What the task requires
Copy the stretch from the line containing "Aiko [543, 1011]" through the end of the records, swapping "given word" for "listed word" and leaving everything else as it stands.

-----

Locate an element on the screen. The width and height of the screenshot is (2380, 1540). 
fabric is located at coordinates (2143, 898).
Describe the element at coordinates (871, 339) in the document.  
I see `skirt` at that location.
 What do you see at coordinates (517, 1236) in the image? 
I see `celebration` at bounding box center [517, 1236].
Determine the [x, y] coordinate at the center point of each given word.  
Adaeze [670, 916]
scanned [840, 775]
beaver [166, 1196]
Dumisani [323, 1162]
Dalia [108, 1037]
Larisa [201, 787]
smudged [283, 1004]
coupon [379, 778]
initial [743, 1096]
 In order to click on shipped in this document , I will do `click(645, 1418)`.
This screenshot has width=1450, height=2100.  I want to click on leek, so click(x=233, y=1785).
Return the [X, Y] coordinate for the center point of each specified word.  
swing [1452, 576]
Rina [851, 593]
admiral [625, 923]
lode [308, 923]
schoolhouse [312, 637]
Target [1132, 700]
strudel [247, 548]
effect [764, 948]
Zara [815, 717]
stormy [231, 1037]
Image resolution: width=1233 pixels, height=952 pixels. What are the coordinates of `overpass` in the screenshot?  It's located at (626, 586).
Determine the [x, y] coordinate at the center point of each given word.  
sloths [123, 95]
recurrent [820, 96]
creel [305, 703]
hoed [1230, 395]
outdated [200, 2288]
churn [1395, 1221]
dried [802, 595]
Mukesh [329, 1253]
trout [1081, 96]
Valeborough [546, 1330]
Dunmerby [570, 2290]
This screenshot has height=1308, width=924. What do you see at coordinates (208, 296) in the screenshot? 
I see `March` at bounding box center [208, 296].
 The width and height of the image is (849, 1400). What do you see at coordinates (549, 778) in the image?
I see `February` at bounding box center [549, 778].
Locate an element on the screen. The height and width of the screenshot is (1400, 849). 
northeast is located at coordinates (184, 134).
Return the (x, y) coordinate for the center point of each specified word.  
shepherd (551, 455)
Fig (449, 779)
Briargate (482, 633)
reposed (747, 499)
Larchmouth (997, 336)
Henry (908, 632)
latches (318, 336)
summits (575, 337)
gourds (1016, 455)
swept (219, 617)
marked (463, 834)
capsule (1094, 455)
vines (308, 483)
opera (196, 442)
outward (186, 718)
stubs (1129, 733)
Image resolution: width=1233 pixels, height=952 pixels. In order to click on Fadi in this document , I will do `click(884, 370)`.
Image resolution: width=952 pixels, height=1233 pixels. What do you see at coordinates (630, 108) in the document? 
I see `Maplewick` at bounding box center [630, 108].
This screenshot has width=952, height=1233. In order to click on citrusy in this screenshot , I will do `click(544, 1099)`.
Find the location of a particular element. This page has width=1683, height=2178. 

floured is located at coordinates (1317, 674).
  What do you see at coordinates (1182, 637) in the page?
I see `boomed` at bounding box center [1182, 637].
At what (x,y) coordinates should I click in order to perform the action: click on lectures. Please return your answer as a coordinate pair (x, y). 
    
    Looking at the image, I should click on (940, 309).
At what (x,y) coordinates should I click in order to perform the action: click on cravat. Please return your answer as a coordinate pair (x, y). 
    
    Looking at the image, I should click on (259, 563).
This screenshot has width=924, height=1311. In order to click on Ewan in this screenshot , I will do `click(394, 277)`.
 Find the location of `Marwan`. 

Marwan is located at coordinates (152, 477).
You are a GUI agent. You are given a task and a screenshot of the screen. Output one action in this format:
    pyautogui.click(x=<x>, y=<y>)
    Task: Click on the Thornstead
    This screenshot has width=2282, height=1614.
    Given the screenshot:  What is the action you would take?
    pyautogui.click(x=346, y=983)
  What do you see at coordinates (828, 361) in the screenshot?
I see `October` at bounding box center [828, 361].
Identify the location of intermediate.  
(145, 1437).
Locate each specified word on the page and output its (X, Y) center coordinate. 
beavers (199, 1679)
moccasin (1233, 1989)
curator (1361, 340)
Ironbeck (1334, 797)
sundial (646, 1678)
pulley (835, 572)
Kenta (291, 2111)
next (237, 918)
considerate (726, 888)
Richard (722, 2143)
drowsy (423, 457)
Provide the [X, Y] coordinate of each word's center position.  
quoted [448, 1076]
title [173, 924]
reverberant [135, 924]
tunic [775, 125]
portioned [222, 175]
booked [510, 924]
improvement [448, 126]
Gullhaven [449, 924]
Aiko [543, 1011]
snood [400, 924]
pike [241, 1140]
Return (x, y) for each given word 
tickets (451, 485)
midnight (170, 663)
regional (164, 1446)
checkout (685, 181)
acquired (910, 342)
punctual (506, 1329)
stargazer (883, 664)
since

-----

The output
Aiko [543, 1011]
snood [400, 924]
pike [241, 1140]
Return (x, y) for each listed word 
tickets (451, 485)
midnight (170, 663)
regional (164, 1446)
checkout (685, 181)
acquired (910, 342)
punctual (506, 1329)
stargazer (883, 664)
since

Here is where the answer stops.